[TASK DETAILS]
Where the line containing "klucz [brązowy] [733" appears, end the copy there, keeping that line; start from the first line of the entries, copy exactly, and omit pictures.

[LISTED ENTRIES]
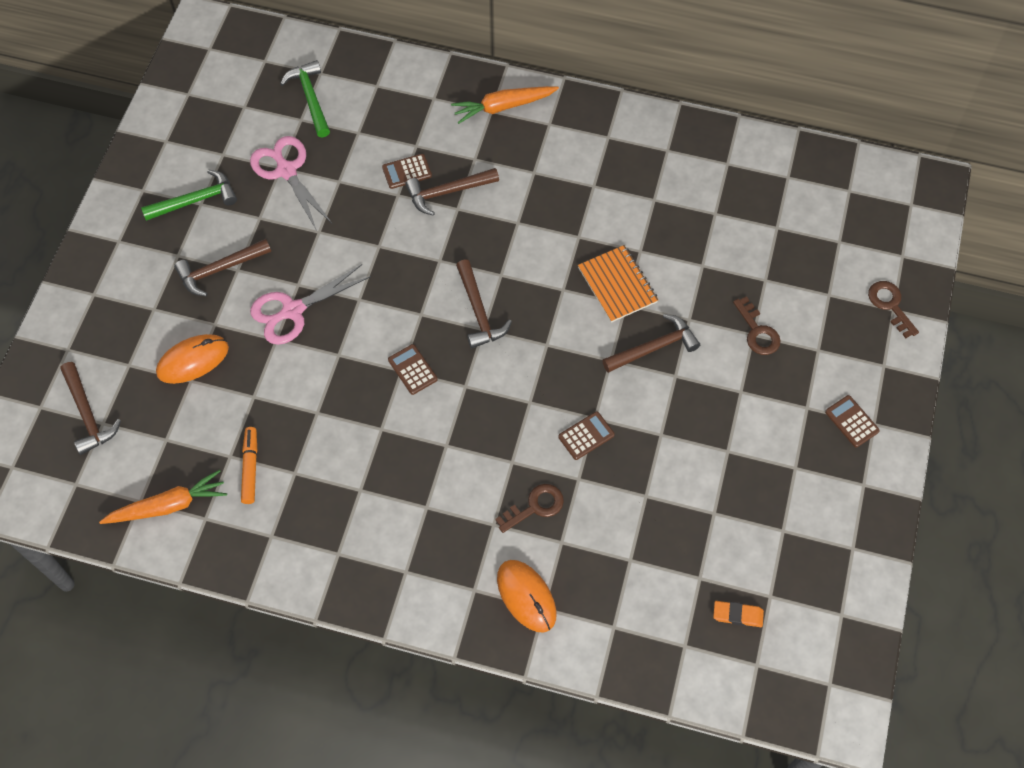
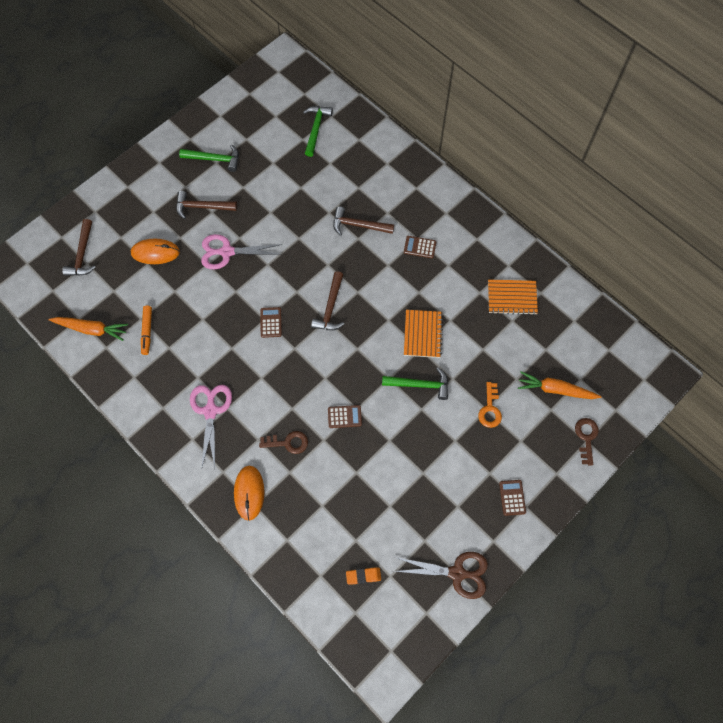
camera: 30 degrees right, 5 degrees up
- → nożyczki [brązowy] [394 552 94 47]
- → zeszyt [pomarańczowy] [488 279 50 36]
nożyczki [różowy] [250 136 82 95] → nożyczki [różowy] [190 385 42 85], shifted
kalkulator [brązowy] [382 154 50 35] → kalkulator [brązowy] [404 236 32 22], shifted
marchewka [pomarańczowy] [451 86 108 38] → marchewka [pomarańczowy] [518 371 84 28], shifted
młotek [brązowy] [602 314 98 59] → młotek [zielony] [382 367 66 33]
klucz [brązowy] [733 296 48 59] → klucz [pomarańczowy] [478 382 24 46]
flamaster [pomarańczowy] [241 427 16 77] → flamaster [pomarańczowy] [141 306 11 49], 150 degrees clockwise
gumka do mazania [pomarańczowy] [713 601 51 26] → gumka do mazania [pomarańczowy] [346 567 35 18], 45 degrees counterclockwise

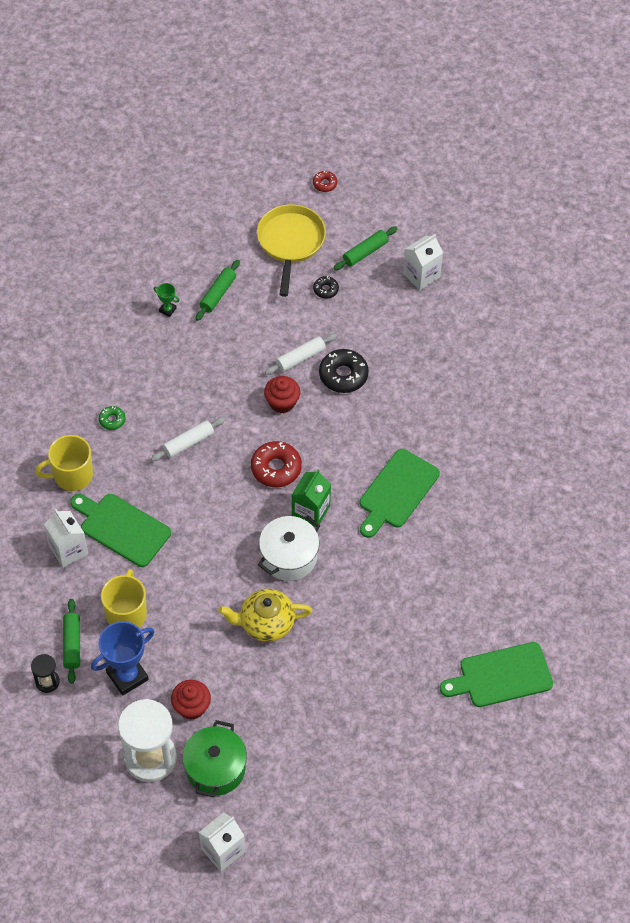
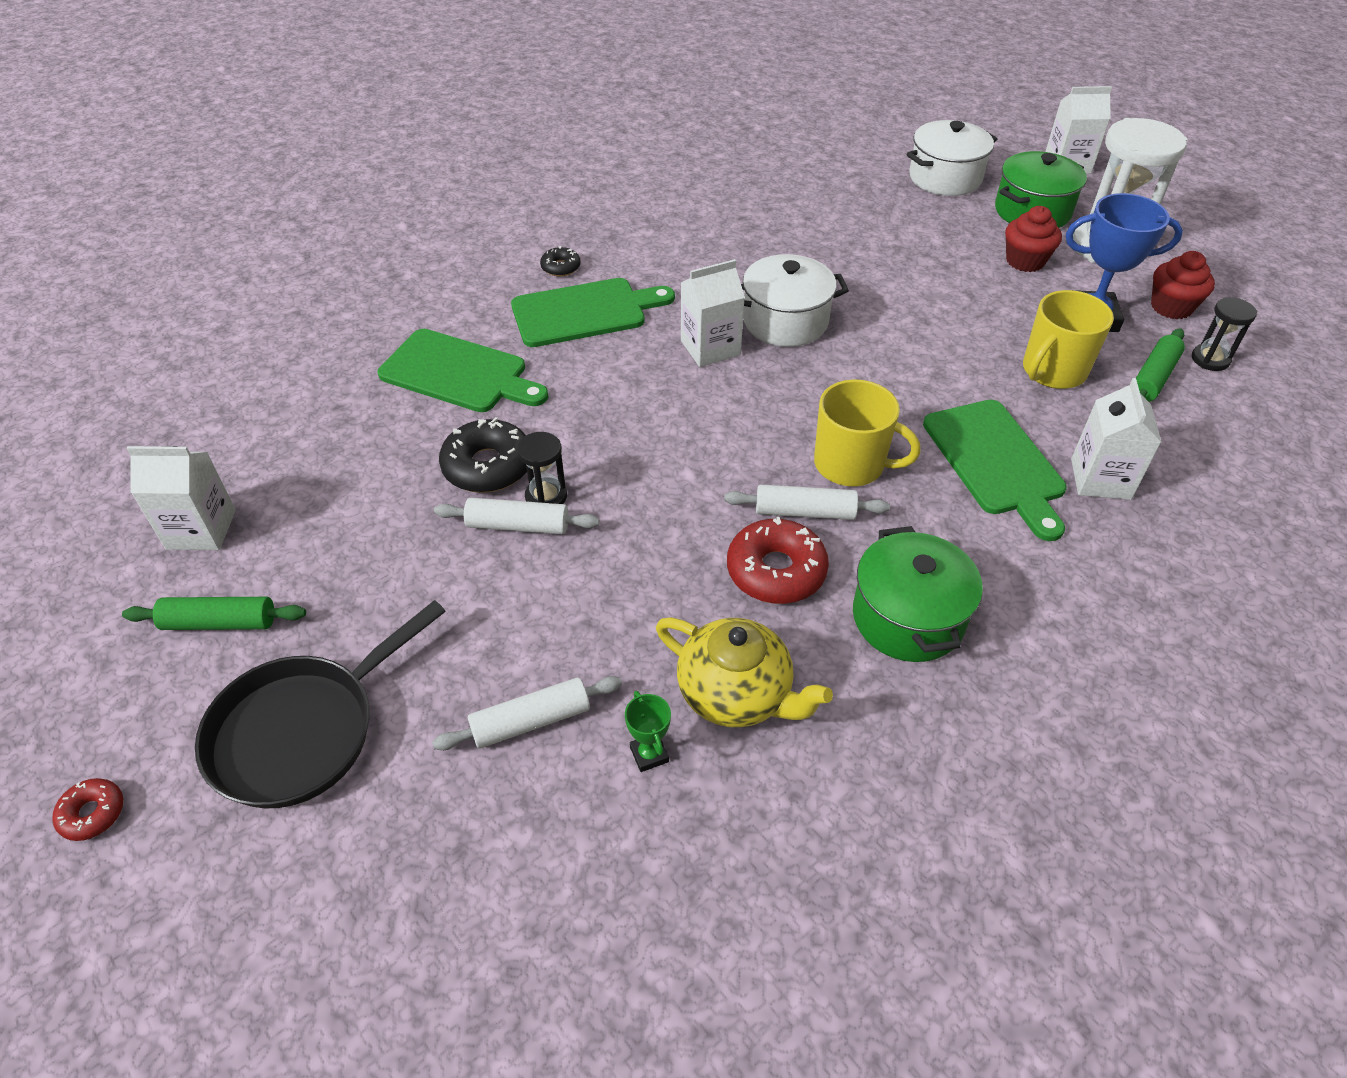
camera: 140 degrees left, 10 degrees down
- → klepsydra [czarny] [517 432 50 72]
- → garnek [biały] [906 120 91 76]
kubek [żółty] [35 435 58 56] → kubek [żółty] [814 379 107 107], shifted
imbryk [żółty] [218 589 94 53] → imbryk [żółty] [656 617 177 110], shifted
donut [czerwony] [251 441 51 46] → donut [czerwony] [727 517 102 87], shifted
muffinka [czerwony] [264 376 36 37] → muffinka [czerwony] [1151 251 64 68], shifted
donut [czarny] [313 276 26 23] → donut [czarny] [540 246 40 30], shifted
deska do krojenia [zielony] [440 642 113 65] → deska do krojenia [zielony] [378 329 170 83], shifted
donut [zielony] [99 406 26 24] → garnek [zielony] [853 526 130 136]
wałek do ciasta [zielony] [196 260 44 61] → wałek do ciasta [biały] [432 676 190 74]
patelnia [żółty] [257 204 69 93] → patelnia [czarny] [195 600 251 208]
karton mleka [zielony] [292 469 39 58] → karton mleka [biały] [681 259 64 108]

[COMPLETED TASK]
camera: 30 degrees right, 5 degrees up
- → nożyczki [brązowy] [394 552 94 47]
- → zeszyt [pomarańczowy] [488 279 50 36]
nożyczki [różowy] [250 136 82 95] → nożyczki [różowy] [190 385 42 85], shifted
kalkulator [brązowy] [382 154 50 35] → kalkulator [brązowy] [404 236 32 22], shifted
marchewka [pomarańczowy] [451 86 108 38] → marchewka [pomarańczowy] [518 371 84 28], shifted
młotek [brązowy] [602 314 98 59] → młotek [zielony] [382 367 66 33]
klucz [brązowy] [733 296 48 59] → klucz [pomarańczowy] [478 382 24 46]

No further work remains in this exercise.